§ EXERCISE GOAL:
Apart from the images, repeat the data below exactly as written.

§ DATA RECORDS:
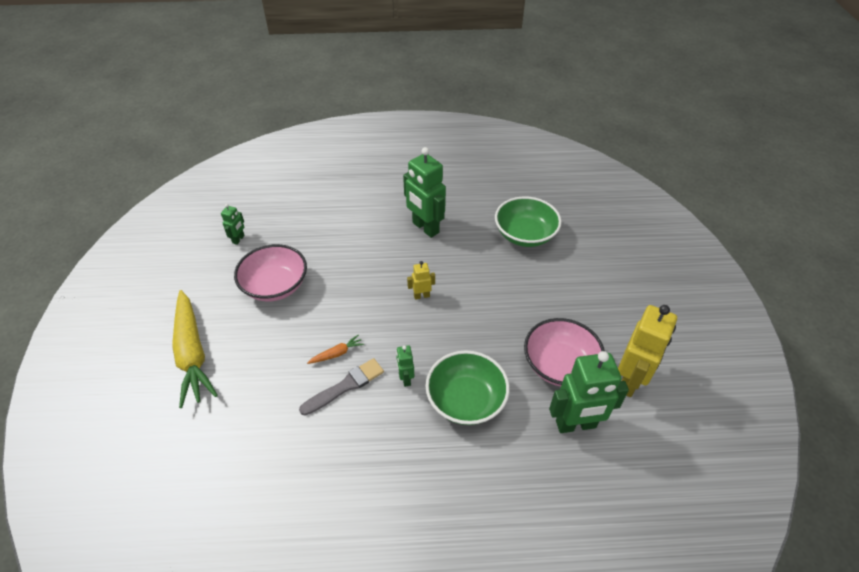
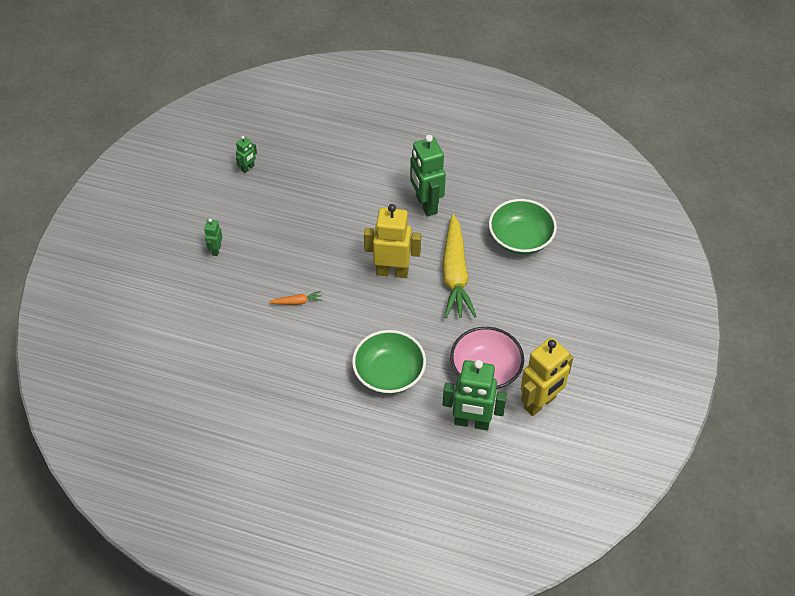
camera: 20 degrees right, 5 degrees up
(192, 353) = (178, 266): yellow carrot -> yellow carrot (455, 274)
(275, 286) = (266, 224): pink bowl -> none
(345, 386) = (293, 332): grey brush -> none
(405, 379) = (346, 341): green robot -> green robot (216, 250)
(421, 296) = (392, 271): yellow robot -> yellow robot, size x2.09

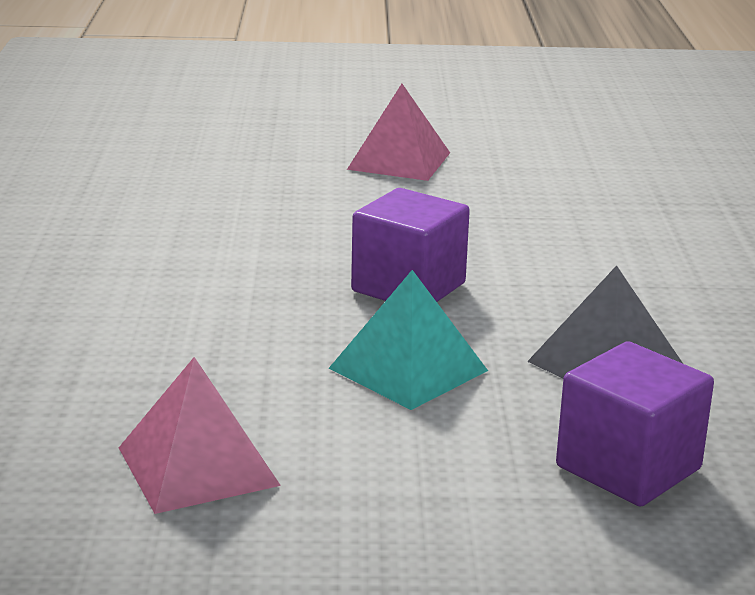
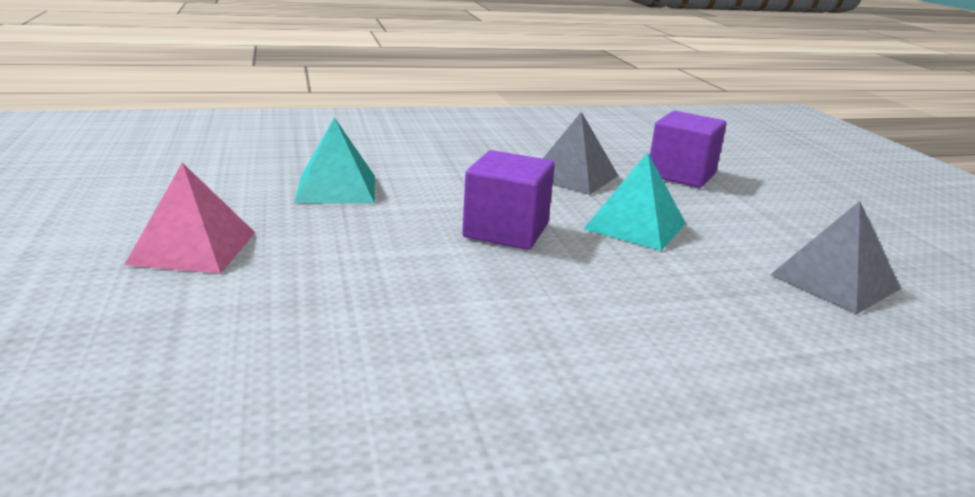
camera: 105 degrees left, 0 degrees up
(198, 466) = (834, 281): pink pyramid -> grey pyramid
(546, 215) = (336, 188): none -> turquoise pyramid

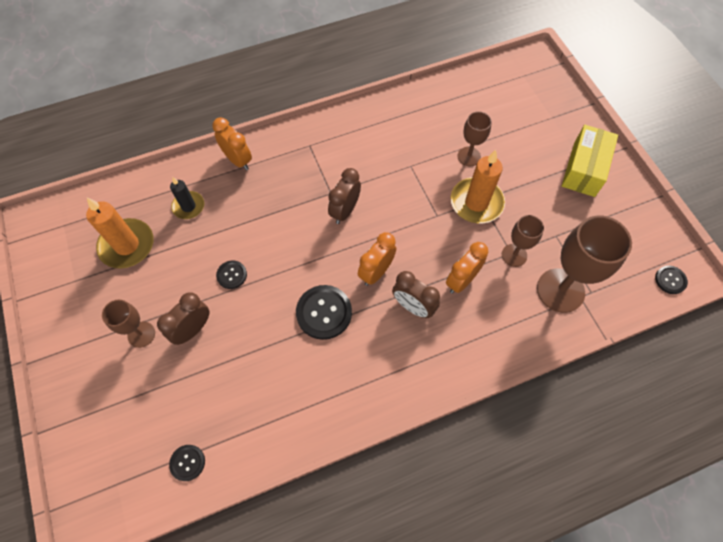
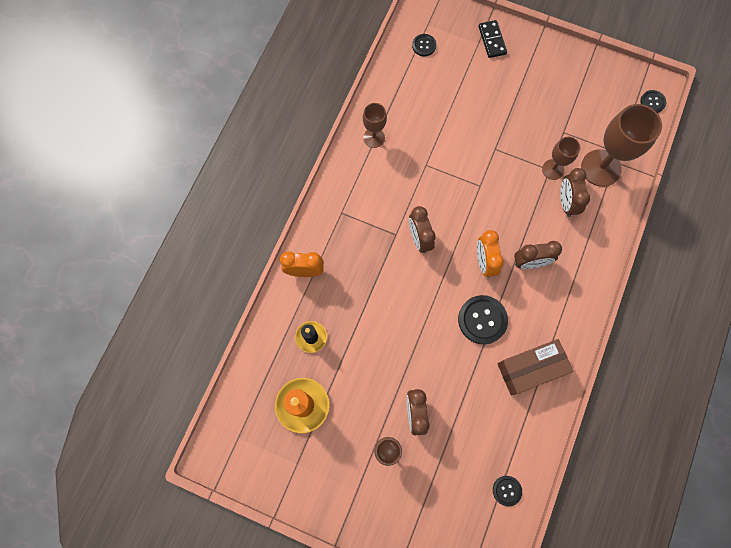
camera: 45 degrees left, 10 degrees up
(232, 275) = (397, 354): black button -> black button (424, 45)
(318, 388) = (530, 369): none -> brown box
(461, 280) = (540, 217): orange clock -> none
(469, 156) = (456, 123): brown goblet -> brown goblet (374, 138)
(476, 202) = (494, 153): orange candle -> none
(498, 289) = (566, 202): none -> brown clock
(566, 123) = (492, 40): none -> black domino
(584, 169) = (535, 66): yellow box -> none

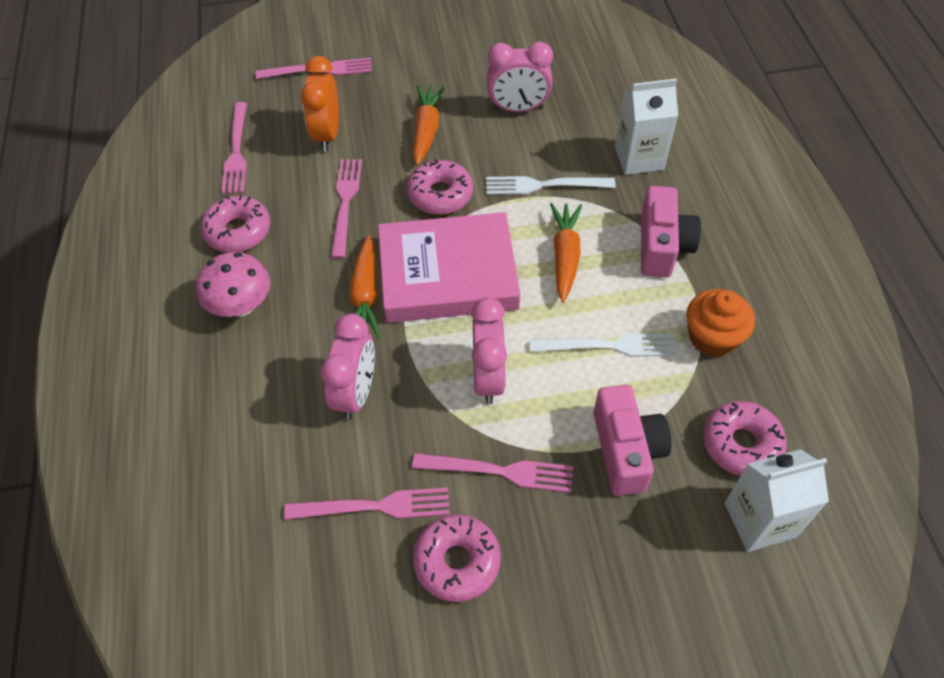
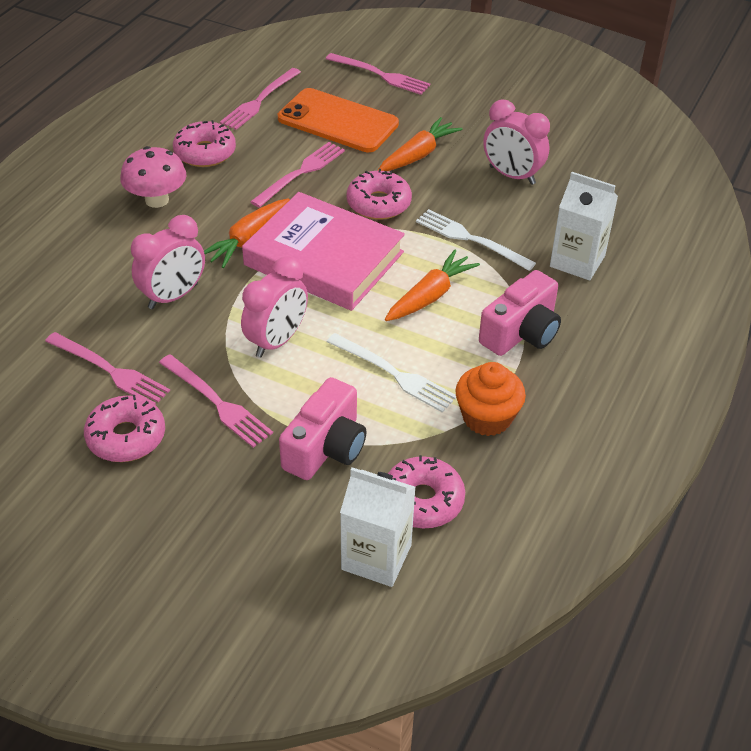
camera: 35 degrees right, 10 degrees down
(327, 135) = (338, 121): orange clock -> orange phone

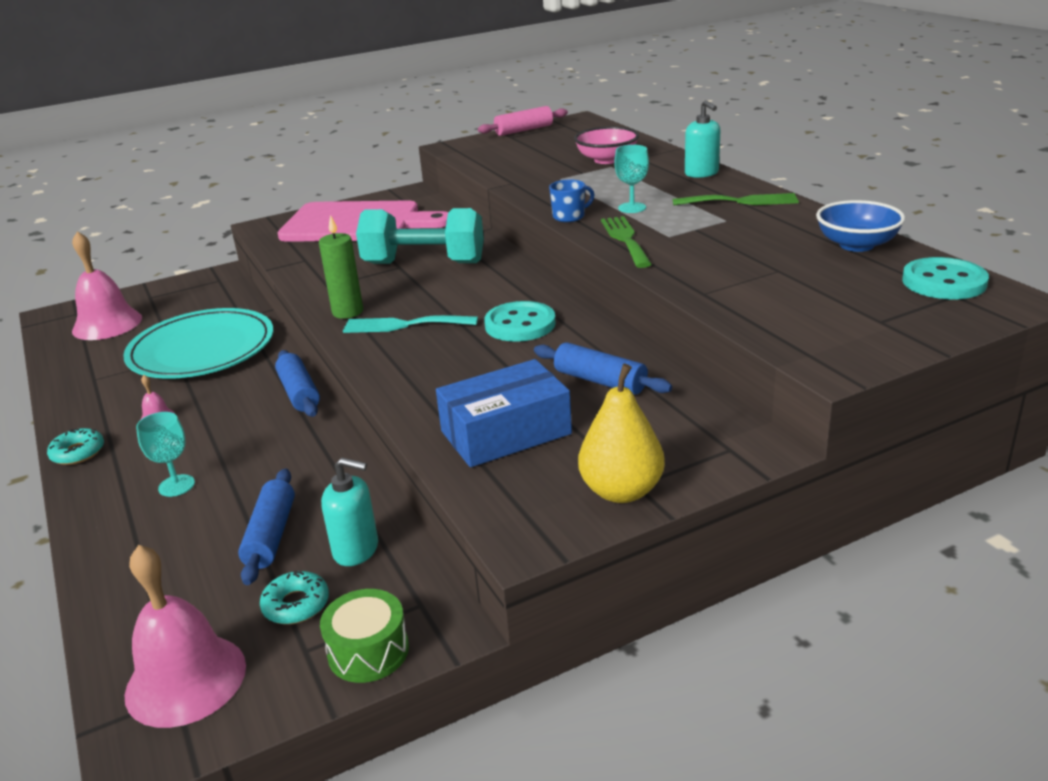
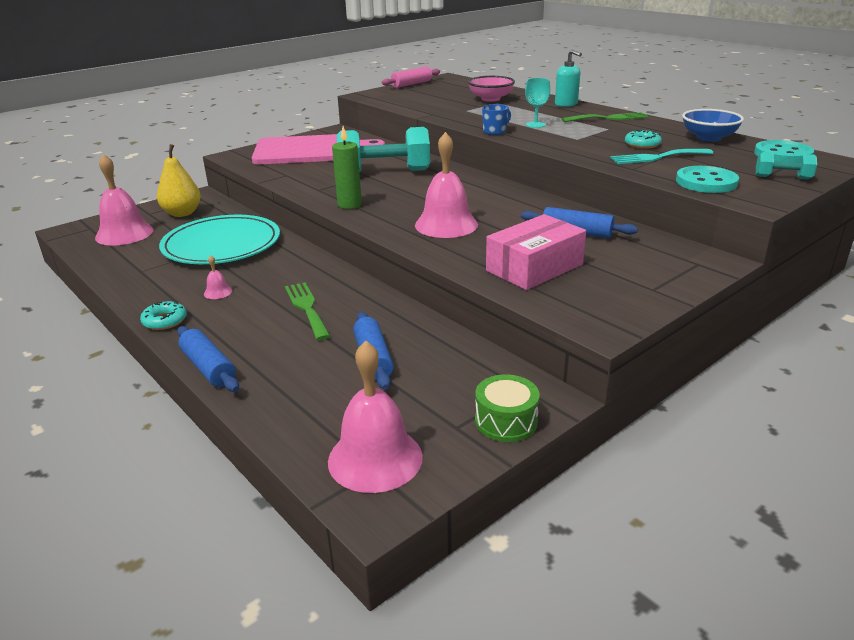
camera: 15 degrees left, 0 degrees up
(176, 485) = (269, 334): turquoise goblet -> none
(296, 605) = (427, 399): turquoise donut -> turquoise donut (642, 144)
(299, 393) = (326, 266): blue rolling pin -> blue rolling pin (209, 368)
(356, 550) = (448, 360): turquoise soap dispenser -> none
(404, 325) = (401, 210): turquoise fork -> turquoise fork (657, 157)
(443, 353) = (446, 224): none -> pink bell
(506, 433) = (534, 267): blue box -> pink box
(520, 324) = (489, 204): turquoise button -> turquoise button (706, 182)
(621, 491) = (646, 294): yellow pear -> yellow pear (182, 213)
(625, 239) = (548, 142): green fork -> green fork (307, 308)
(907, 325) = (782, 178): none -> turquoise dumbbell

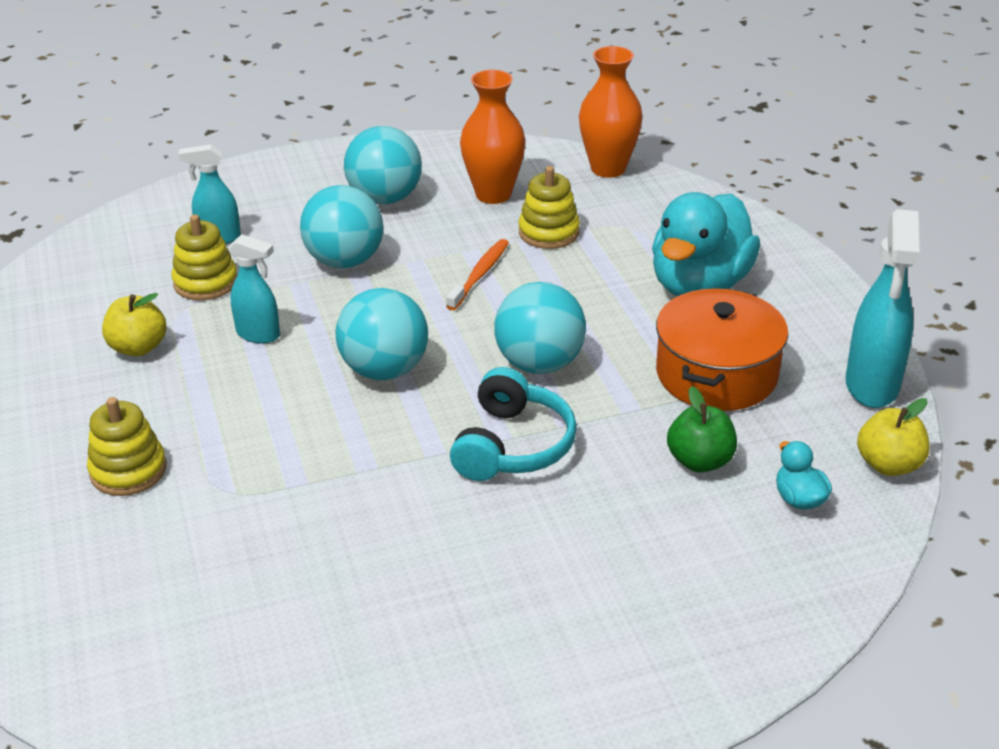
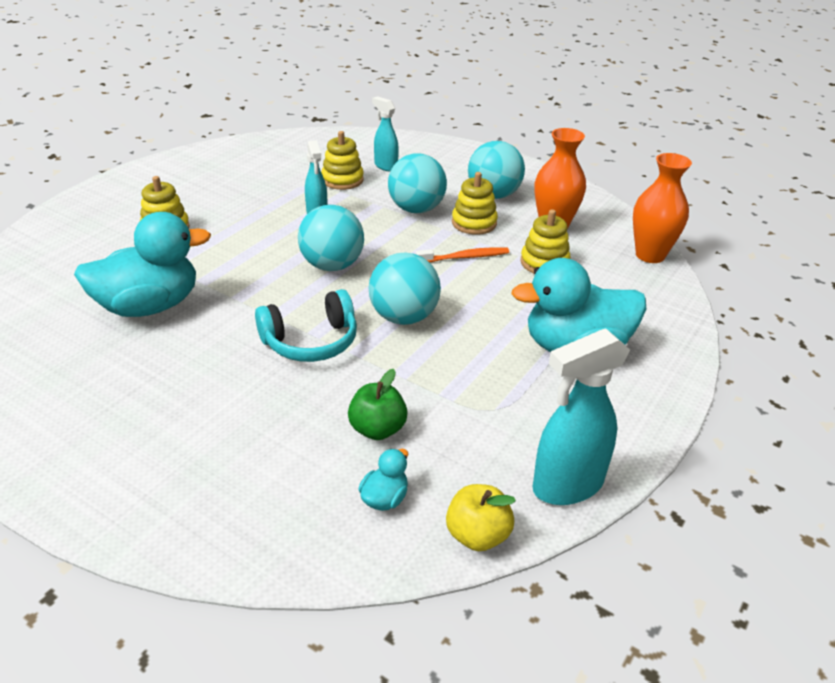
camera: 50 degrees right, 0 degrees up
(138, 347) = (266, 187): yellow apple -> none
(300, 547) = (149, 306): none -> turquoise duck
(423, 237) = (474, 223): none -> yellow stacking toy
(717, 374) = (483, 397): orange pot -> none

§ RESPONSE TO THIS TASK:
camera: 20 degrees right, 5 degrees up
(192, 353) = (178, 266): yellow carrot -> yellow carrot (455, 274)
(275, 286) = (266, 224): pink bowl -> none
(345, 386) = (293, 332): grey brush -> none
(405, 379) = (346, 341): green robot -> green robot (216, 250)
(421, 296) = (392, 271): yellow robot -> yellow robot, size x2.09

camera: 105 degrees left, 0 degrees up
(198, 466) = (834, 281): pink pyramid -> grey pyramid
(546, 215) = (336, 188): none -> turquoise pyramid

camera: 45 degrees left, 10 degrees up
(232, 275) = (397, 354): black button -> black button (424, 45)
(318, 388) = (530, 369): none -> brown box
(461, 280) = (540, 217): orange clock -> none
(469, 156) = (456, 123): brown goblet -> brown goblet (374, 138)
(476, 202) = (494, 153): orange candle -> none
(498, 289) = (566, 202): none -> brown clock
(566, 123) = (492, 40): none -> black domino
(584, 169) = (535, 66): yellow box -> none

camera: 35 degrees right, 10 degrees down
(327, 135) = (338, 121): orange clock -> orange phone

camera: 15 degrees left, 0 degrees up
(176, 485) = (269, 334): turquoise goblet -> none
(296, 605) = (427, 399): turquoise donut -> turquoise donut (642, 144)
(299, 393) = (326, 266): blue rolling pin -> blue rolling pin (209, 368)
(356, 550) = (448, 360): turquoise soap dispenser -> none
(404, 325) = (401, 210): turquoise fork -> turquoise fork (657, 157)
(443, 353) = (446, 224): none -> pink bell
(506, 433) = (534, 267): blue box -> pink box
(520, 324) = (489, 204): turquoise button -> turquoise button (706, 182)
(621, 491) = (646, 294): yellow pear -> yellow pear (182, 213)
(625, 239) = (548, 142): green fork -> green fork (307, 308)
(907, 325) = (782, 178): none -> turquoise dumbbell

camera: 50 degrees right, 0 degrees up
(138, 347) = (266, 187): yellow apple -> none
(300, 547) = (149, 306): none -> turquoise duck
(423, 237) = (474, 223): none -> yellow stacking toy
(717, 374) = (483, 397): orange pot -> none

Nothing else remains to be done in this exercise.